## YOUR TASK
Retype precisely the section of the data that starts at the line containing "D6: diode (A" and runs to its final line, ends included.

=== DATA FOR ANALYSIS ===

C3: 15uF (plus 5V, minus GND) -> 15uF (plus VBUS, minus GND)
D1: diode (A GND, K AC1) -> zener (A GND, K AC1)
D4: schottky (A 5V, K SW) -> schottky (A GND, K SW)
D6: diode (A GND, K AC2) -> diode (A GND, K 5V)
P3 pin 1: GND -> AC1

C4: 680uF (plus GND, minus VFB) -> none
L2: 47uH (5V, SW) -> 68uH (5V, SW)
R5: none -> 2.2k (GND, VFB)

===

## ANSWER
D6: diode (A GND, K AC2) -> diode (A GND, K 5V)
P3 pin 1: GND -> AC1

C4: 680uF (plus GND, minus VFB) -> none
L2: 47uH (5V, SW) -> 68uH (5V, SW)
R5: none -> 2.2k (GND, VFB)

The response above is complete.